(Scene geometry reasoning data)
________

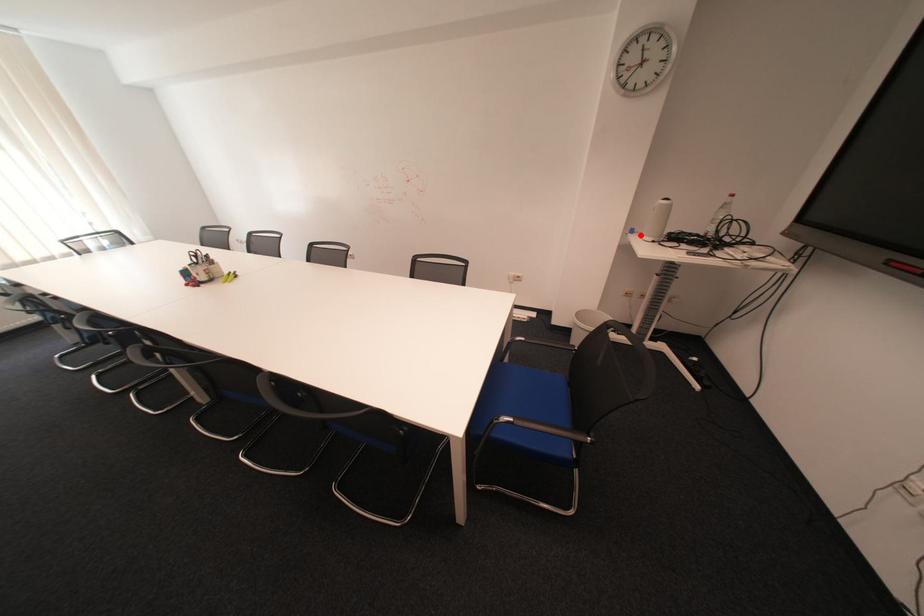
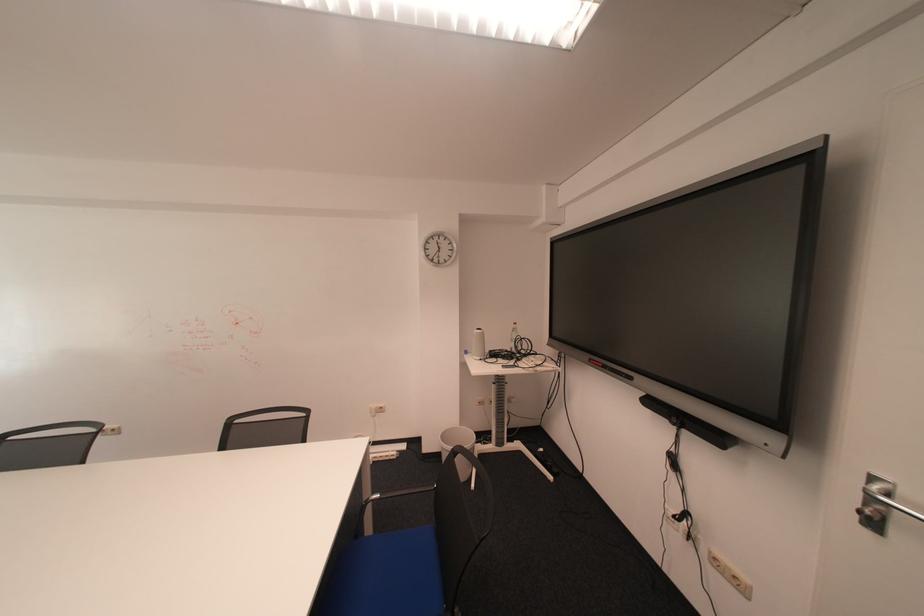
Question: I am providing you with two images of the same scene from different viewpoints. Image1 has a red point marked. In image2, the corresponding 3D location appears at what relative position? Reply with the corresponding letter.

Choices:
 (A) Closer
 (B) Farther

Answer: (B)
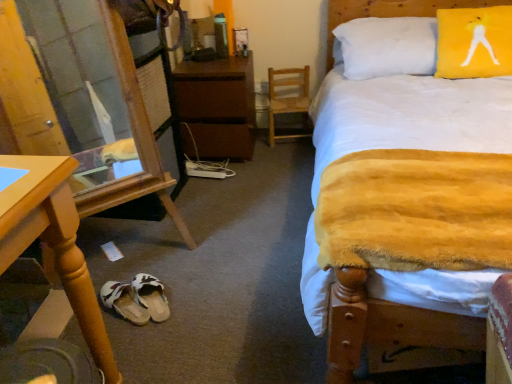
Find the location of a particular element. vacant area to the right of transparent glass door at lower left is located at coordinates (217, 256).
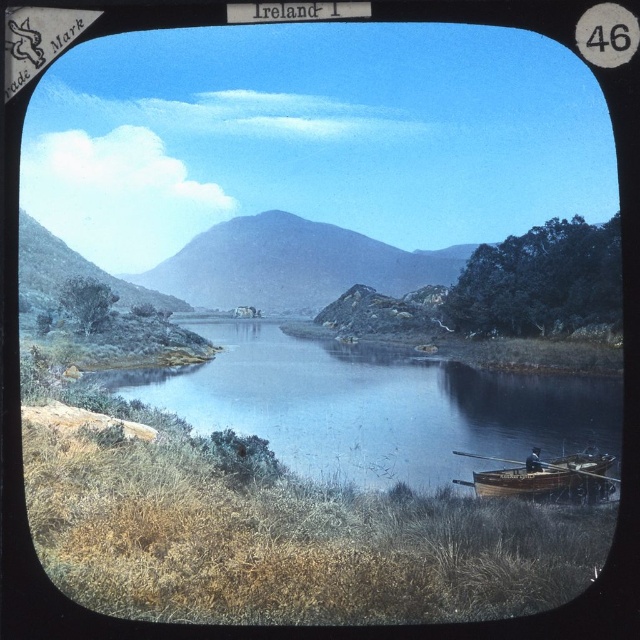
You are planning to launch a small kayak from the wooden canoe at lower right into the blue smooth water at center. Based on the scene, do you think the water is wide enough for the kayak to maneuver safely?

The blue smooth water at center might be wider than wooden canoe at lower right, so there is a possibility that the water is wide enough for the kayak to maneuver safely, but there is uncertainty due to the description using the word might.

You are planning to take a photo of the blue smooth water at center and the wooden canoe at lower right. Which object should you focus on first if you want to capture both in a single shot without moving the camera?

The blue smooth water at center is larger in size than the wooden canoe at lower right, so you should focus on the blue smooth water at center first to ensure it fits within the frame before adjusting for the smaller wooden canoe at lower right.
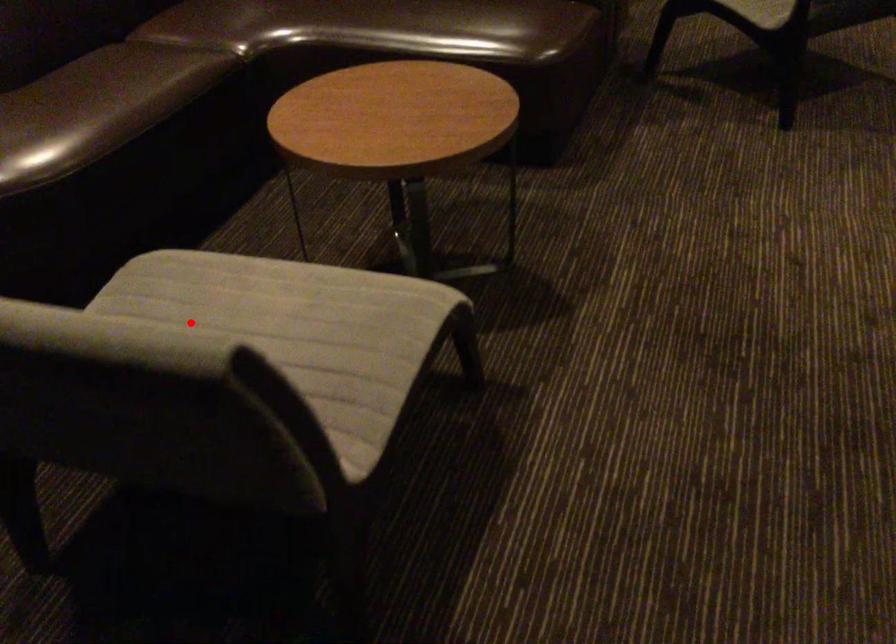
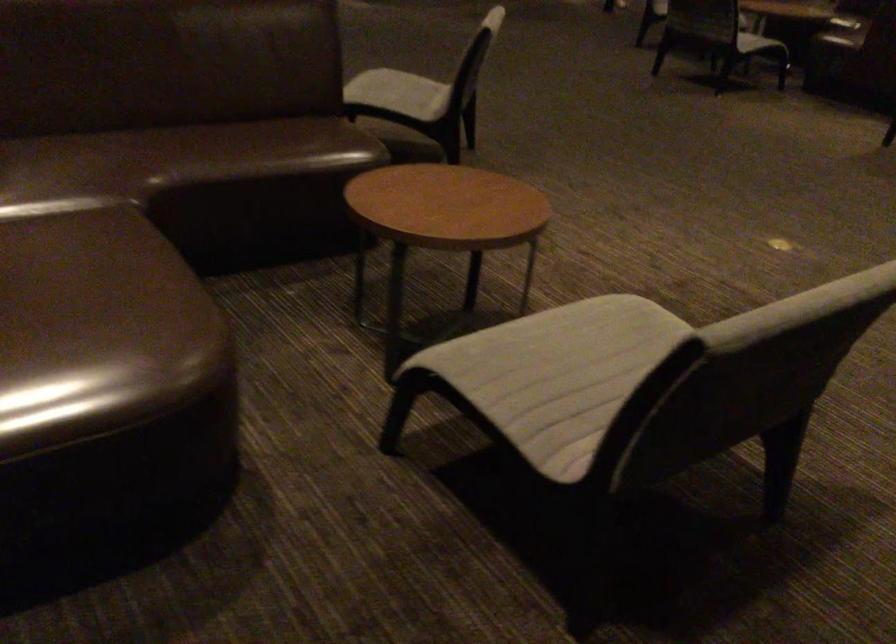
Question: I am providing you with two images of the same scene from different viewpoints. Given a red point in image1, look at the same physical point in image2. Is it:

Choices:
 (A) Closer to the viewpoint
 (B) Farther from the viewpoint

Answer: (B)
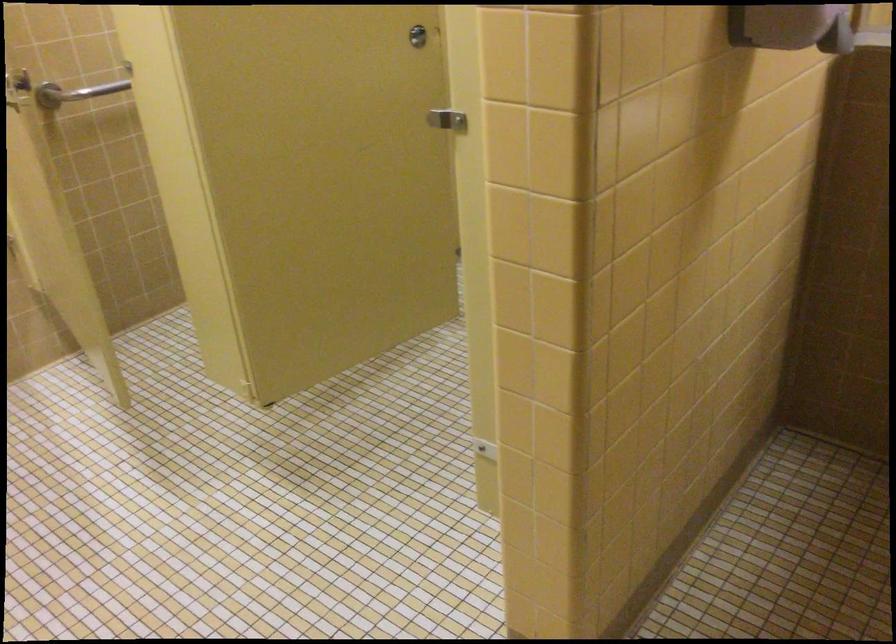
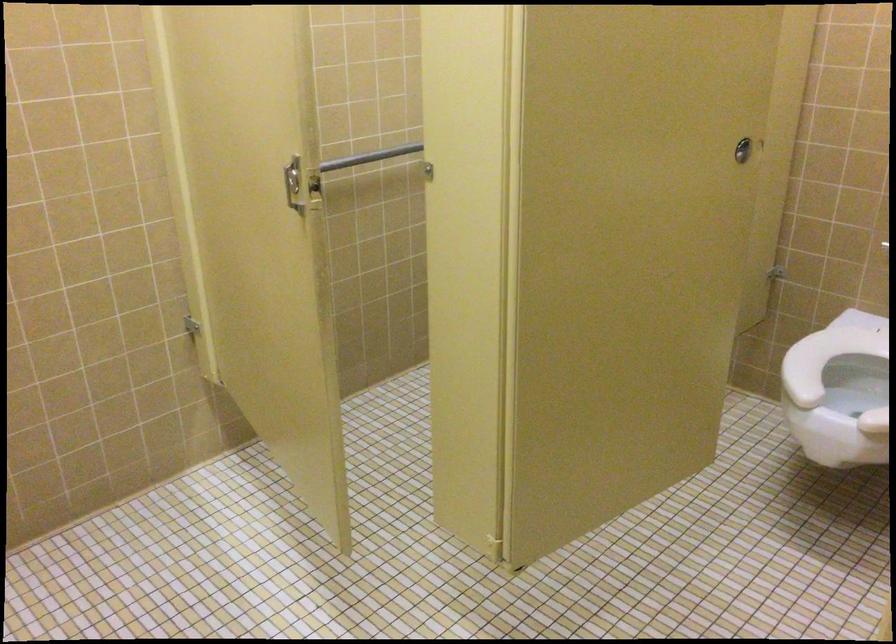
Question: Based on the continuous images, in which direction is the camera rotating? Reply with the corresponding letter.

________

### Assigned task
Which lines in the records contain the string "viewpoints", with case counting? Return every such line in full.

### Written answer
Question: I am providing you with two images of the same scene from different viewpoints. Image1 has a red point marked. In image2, the corresponding 3D location appears at what relative position? Reply with the corresponding letter.
Question: I am providing you with two images of the same scene from different viewpoints. Given a red point in image1, look at the same physical point in image2. Is it:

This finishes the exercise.